Goal of the exercise - Give back every record precisely.

Input data -
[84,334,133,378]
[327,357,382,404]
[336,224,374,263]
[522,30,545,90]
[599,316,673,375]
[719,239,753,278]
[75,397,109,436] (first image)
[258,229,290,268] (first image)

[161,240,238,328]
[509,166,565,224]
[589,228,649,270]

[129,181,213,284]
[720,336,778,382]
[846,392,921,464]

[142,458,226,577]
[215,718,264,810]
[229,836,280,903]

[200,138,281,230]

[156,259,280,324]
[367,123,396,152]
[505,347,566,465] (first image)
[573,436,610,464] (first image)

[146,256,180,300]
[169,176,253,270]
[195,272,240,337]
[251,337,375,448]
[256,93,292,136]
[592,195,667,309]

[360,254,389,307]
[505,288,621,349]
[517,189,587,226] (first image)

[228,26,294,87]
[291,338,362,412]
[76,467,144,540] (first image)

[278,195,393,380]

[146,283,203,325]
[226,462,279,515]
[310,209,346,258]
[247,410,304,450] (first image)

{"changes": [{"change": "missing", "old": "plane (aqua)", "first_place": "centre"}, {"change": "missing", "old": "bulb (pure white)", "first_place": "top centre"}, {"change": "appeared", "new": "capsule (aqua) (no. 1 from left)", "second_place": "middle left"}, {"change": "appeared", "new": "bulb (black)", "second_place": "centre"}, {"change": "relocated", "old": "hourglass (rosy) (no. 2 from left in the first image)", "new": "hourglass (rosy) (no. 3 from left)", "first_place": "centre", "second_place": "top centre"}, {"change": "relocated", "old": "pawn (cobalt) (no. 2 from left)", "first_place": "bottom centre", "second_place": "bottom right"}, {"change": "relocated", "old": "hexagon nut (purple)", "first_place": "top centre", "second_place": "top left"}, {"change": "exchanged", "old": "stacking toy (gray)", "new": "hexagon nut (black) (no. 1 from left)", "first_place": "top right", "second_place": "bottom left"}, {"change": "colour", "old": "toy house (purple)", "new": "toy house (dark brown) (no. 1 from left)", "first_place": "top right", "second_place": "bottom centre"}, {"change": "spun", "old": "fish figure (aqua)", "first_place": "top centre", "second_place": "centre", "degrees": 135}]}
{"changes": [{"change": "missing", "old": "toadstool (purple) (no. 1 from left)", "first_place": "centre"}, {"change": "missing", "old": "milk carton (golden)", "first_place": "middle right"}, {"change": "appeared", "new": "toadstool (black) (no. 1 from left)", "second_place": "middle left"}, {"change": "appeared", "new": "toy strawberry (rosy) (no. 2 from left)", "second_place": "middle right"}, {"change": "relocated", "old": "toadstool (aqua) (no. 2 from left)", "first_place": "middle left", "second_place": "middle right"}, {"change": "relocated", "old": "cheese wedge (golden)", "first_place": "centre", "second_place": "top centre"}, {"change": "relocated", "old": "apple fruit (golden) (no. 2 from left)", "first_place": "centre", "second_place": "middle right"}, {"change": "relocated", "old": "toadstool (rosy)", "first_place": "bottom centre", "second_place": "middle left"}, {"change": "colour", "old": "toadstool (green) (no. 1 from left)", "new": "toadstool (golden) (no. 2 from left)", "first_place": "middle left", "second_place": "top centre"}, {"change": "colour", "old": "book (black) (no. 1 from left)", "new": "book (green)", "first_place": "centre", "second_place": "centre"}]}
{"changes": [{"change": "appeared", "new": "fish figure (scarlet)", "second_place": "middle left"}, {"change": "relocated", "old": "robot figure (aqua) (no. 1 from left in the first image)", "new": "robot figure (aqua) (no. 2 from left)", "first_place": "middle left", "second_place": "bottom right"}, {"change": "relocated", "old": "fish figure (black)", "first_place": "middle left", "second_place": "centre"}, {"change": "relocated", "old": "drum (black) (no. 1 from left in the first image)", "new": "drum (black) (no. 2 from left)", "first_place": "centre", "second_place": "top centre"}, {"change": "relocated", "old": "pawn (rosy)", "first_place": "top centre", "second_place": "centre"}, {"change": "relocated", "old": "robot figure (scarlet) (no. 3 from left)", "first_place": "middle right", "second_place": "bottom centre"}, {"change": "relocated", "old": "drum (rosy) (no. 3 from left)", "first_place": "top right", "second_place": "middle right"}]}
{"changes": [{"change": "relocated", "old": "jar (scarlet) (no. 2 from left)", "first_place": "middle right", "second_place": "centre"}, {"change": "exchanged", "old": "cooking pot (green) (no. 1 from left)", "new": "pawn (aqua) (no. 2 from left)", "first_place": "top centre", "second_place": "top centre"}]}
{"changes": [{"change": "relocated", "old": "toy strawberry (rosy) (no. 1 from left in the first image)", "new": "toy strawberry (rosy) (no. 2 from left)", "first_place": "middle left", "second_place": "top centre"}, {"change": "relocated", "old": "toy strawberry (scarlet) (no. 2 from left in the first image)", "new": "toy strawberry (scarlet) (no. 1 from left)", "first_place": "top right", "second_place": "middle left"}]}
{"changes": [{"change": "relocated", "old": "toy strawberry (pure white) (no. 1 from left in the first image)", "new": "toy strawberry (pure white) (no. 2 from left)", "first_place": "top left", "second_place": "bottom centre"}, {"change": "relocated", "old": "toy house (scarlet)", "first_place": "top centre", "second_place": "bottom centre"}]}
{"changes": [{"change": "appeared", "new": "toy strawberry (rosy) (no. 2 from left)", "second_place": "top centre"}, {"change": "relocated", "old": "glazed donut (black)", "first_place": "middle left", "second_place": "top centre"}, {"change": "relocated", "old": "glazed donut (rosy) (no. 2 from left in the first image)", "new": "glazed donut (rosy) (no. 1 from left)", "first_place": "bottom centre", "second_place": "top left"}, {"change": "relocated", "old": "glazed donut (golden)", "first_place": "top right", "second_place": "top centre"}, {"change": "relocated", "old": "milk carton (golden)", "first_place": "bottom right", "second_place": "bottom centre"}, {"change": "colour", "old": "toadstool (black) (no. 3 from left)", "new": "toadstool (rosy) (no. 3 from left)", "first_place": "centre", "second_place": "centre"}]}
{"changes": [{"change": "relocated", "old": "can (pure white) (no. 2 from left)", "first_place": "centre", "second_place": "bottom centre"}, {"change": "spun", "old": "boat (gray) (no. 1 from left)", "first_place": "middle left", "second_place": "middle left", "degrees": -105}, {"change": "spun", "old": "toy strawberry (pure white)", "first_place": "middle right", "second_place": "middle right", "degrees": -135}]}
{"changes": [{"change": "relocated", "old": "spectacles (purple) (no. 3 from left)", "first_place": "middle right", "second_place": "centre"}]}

Solved exercise -
[84,334,133,378]
[327,357,382,404]
[336,224,374,263]
[522,30,545,90]
[599,316,673,375]
[719,239,753,278]
[75,397,109,436] (first image)
[258,229,290,268] (first image)

[161,240,238,328]
[509,166,565,224]
[589,228,649,270]

[129,181,213,284]
[720,336,778,382]
[846,392,921,464]

[142,458,226,577]
[215,718,264,810]
[229,836,280,903]

[200,138,281,230]

[156,259,280,324]
[367,123,396,152]
[505,347,566,465] (first image)
[573,436,610,464] (first image)

[146,256,180,300]
[169,176,253,270]
[195,272,240,337]
[251,337,375,448]
[256,93,292,136]
[592,195,667,309]

[360,254,389,307]
[505,288,621,349]
[517,189,587,226] (first image)

[228,26,294,87]
[291,338,362,412]
[76,467,144,540] (first image)

[278,195,393,380]

[146,283,203,325]
[226,462,279,515]
[310,209,346,258]
[247,410,304,450] (first image)

{"changes": [{"change": "missing", "old": "plane (aqua)", "first_place": "centre"}, {"change": "missing", "old": "bulb (pure white)", "first_place": "top centre"}, {"change": "appeared", "new": "capsule (aqua) (no. 1 from left)", "second_place": "middle left"}, {"change": "appeared", "new": "bulb (black)", "second_place": "centre"}, {"change": "relocated", "old": "hourglass (rosy) (no. 2 from left in the first image)", "new": "hourglass (rosy) (no. 3 from left)", "first_place": "centre", "second_place": "top centre"}, {"change": "relocated", "old": "pawn (cobalt) (no. 2 from left)", "first_place": "bottom centre", "second_place": "bottom right"}, {"change": "relocated", "old": "hexagon nut (purple)", "first_place": "top centre", "second_place": "top left"}, {"change": "exchanged", "old": "stacking toy (gray)", "new": "hexagon nut (black) (no. 1 from left)", "first_place": "top right", "second_place": "bottom left"}, {"change": "colour", "old": "toy house (purple)", "new": "toy house (dark brown) (no. 1 from left)", "first_place": "top right", "second_place": "bottom centre"}, {"change": "spun", "old": "fish figure (aqua)", "first_place": "top centre", "second_place": "centre", "degrees": 135}]}
{"changes": [{"change": "missing", "old": "toadstool (purple) (no. 1 from left)", "first_place": "centre"}, {"change": "missing", "old": "milk carton (golden)", "first_place": "middle right"}, {"change": "appeared", "new": "toadstool (black) (no. 1 from left)", "second_place": "middle left"}, {"change": "appeared", "new": "toy strawberry (rosy) (no. 2 from left)", "second_place": "middle right"}, {"change": "relocated", "old": "toadstool (aqua) (no. 2 from left)", "first_place": "middle left", "second_place": "middle right"}, {"change": "relocated", "old": "cheese wedge (golden)", "first_place": "centre", "second_place": "top centre"}, {"change": "relocated", "old": "apple fruit (golden) (no. 2 from left)", "first_place": "centre", "second_place": "middle right"}, {"change": "relocated", "old": "toadstool (rosy)", "first_place": "bottom centre", "second_place": "middle left"}, {"change": "colour", "old": "toadstool (green) (no. 1 from left)", "new": "toadstool (golden) (no. 2 from left)", "first_place": "middle left", "second_place": "top centre"}, {"change": "colour", "old": "book (black) (no. 1 from left)", "new": "book (green)", "first_place": "centre", "second_place": "centre"}]}
{"changes": [{"change": "appeared", "new": "fish figure (scarlet)", "second_place": "middle left"}, {"change": "relocated", "old": "robot figure (aqua) (no. 1 from left in the first image)", "new": "robot figure (aqua) (no. 2 from left)", "first_place": "middle left", "second_place": "bottom right"}, {"change": "relocated", "old": "fish figure (black)", "first_place": "middle left", "second_place": "centre"}, {"change": "relocated", "old": "drum (black) (no. 1 from left in the first image)", "new": "drum (black) (no. 2 from left)", "first_place": "centre", "second_place": "top centre"}, {"change": "relocated", "old": "pawn (rosy)", "first_place": "top centre", "second_place": "centre"}, {"change": "relocated", "old": "robot figure (scarlet) (no. 3 from left)", "first_place": "middle right", "second_place": "bottom centre"}, {"change": "relocated", "old": "drum (rosy) (no. 3 from left)", "first_place": "top right", "second_place": "middle right"}]}
{"changes": [{"change": "relocated", "old": "jar (scarlet) (no. 2 from left)", "first_place": "middle right", "second_place": "centre"}, {"change": "exchanged", "old": "cooking pot (green) (no. 1 from left)", "new": "pawn (aqua) (no. 2 from left)", "first_place": "top centre", "second_place": "top centre"}]}
{"changes": [{"change": "relocated", "old": "toy strawberry (rosy) (no. 1 from left in the first image)", "new": "toy strawberry (rosy) (no. 2 from left)", "first_place": "middle left", "second_place": "top centre"}, {"change": "relocated", "old": "toy strawberry (scarlet) (no. 2 from left in the first image)", "new": "toy strawberry (scarlet) (no. 1 from left)", "first_place": "top right", "second_place": "middle left"}]}
{"changes": [{"change": "relocated", "old": "toy strawberry (pure white) (no. 1 from left in the first image)", "new": "toy strawberry (pure white) (no. 2 from left)", "first_place": "top left", "second_place": "bottom centre"}, {"change": "relocated", "old": "toy house (scarlet)", "first_place": "top centre", "second_place": "bottom centre"}]}
{"changes": [{"change": "appeared", "new": "toy strawberry (rosy) (no. 2 from left)", "second_place": "top centre"}, {"change": "relocated", "old": "glazed donut (black)", "first_place": "middle left", "second_place": "top centre"}, {"change": "relocated", "old": "glazed donut (rosy) (no. 2 from left in the first image)", "new": "glazed donut (rosy) (no. 1 from left)", "first_place": "bottom centre", "second_place": "top left"}, {"change": "relocated", "old": "glazed donut (golden)", "first_place": "top right", "second_place": "top centre"}, {"change": "relocated", "old": "milk carton (golden)", "first_place": "bottom right", "second_place": "bottom centre"}, {"change": "colour", "old": "toadstool (black) (no. 3 from left)", "new": "toadstool (rosy) (no. 3 from left)", "first_place": "centre", "second_place": "centre"}]}
{"changes": [{"change": "relocated", "old": "can (pure white) (no. 2 from left)", "first_place": "centre", "second_place": "bottom centre"}, {"change": "spun", "old": "boat (gray) (no. 1 from left)", "first_place": "middle left", "second_place": "middle left", "degrees": -105}, {"change": "spun", "old": "toy strawberry (pure white)", "first_place": "middle right", "second_place": "middle right", "degrees": -135}]}
{"changes": [{"change": "relocated", "old": "spectacles (purple) (no. 3 from left)", "first_place": "middle right", "second_place": "centre"}]}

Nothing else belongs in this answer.